— START —

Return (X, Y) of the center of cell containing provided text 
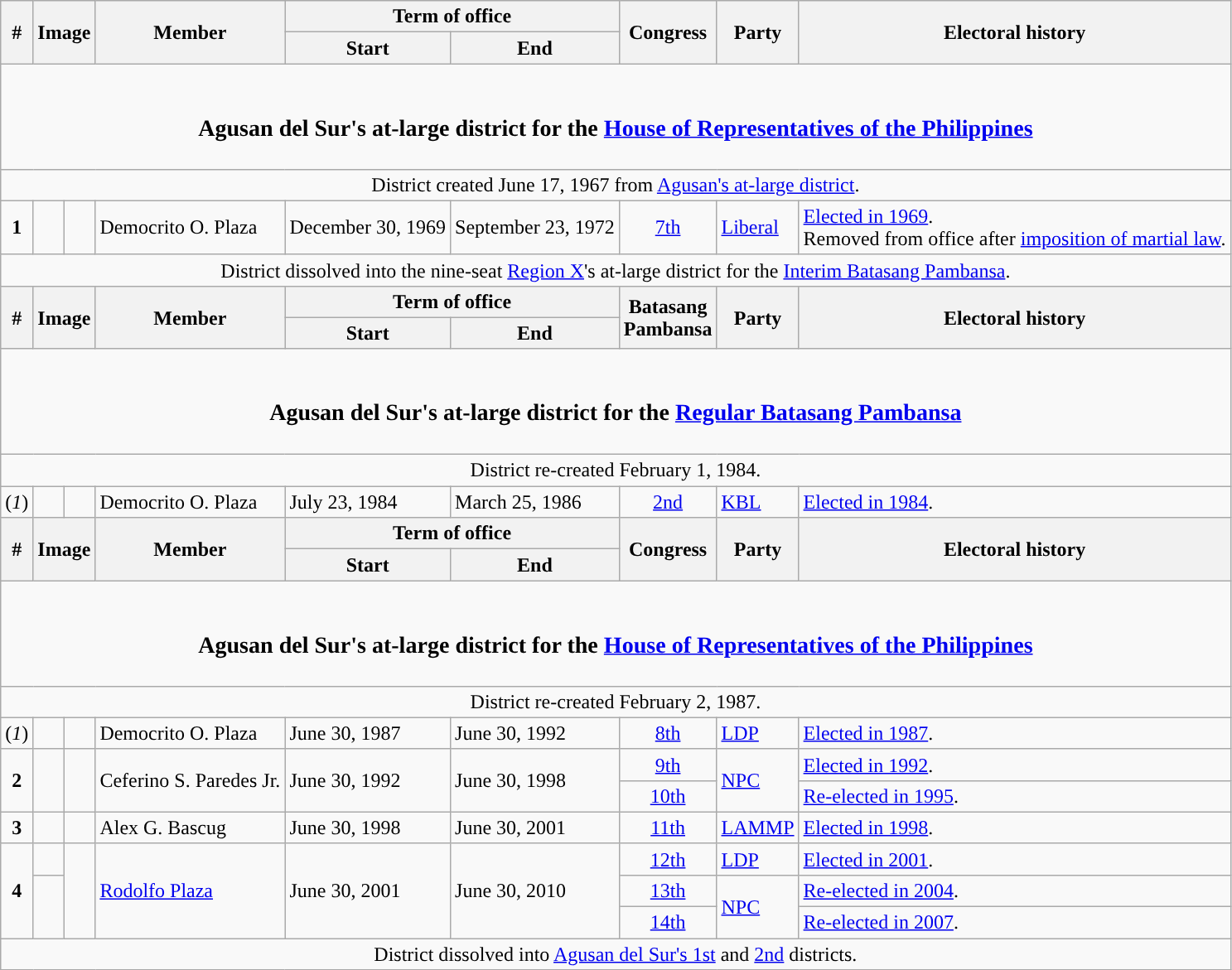
Alex G. Bascug (191, 828)
2nd (668, 502)
Elected in 1987. (1014, 733)
June 30, 2010 (535, 891)
14th (668, 923)
December 30, 1969 (368, 227)
Elected in 1984. (1014, 502)
2 (17, 780)
7th (668, 227)
Elected in 1998. (1014, 828)
LAMMP (757, 828)
12th (668, 859)
4 (17, 891)
Rodolfo Plaza (191, 891)
Agusan del Sur's at-large district for the Regular Batasang Pambansa (616, 401)
10th (668, 796)
1 (17, 227)
Re-elected in 2007. (1014, 923)
June 30, 1987 (368, 733)
July 23, 1984 (368, 502)
District re-created February 1, 1984. (616, 471)
Ceferino S. Paredes Jr. (191, 780)
8th (668, 733)
District dissolved into Agusan del Sur's 1st and 2nd districts. (616, 954)
District re-created February 2, 1987. (616, 702)
KBL (757, 502)
Re-elected in 2004. (1014, 891)
Re-elected in 1995. (1014, 796)
District created June 17, 1967 from Agusan's at-large district. (616, 185)
13th (668, 891)
3 (17, 828)
11th (668, 828)
Elected in 2001. (1014, 859)
BatasangPambansa (668, 317)
March 25, 1986 (535, 502)
9th (668, 765)
Elected in 1992. (1014, 765)
District dissolved into the nine-seat Region X's at-large district for the Interim Batasang Pambansa. (616, 270)
Elected in 1969.Removed from office after imposition of martial law. (1014, 227)
Liberal (757, 227)
September 23, 1972 (535, 227)
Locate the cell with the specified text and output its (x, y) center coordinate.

— END —

**Aim**
Write out every line above again without any change, but omit the picture.

**Solution**
Return (X, Y) of the center of cell containing provided text 
Alex G. Bascug (191, 828)
2nd (668, 502)
Elected in 1987. (1014, 733)
June 30, 2010 (535, 891)
14th (668, 923)
December 30, 1969 (368, 227)
Elected in 1984. (1014, 502)
2 (17, 780)
7th (668, 227)
Elected in 1998. (1014, 828)
LAMMP (757, 828)
12th (668, 859)
4 (17, 891)
Rodolfo Plaza (191, 891)
Agusan del Sur's at-large district for the Regular Batasang Pambansa (616, 401)
10th (668, 796)
1 (17, 227)
Re-elected in 2007. (1014, 923)
June 30, 1987 (368, 733)
July 23, 1984 (368, 502)
District re-created February 1, 1984. (616, 471)
Ceferino S. Paredes Jr. (191, 780)
8th (668, 733)
District dissolved into Agusan del Sur's 1st and 2nd districts. (616, 954)
District re-created February 2, 1987. (616, 702)
KBL (757, 502)
Re-elected in 2004. (1014, 891)
Re-elected in 1995. (1014, 796)
District created June 17, 1967 from Agusan's at-large district. (616, 185)
13th (668, 891)
3 (17, 828)
11th (668, 828)
Elected in 2001. (1014, 859)
BatasangPambansa (668, 317)
March 25, 1986 (535, 502)
9th (668, 765)
Elected in 1992. (1014, 765)
District dissolved into the nine-seat Region X's at-large district for the Interim Batasang Pambansa. (616, 270)
Elected in 1969.Removed from office after imposition of martial law. (1014, 227)
Liberal (757, 227)
September 23, 1972 (535, 227)
Locate the cell with the specified text and output its (x, y) center coordinate.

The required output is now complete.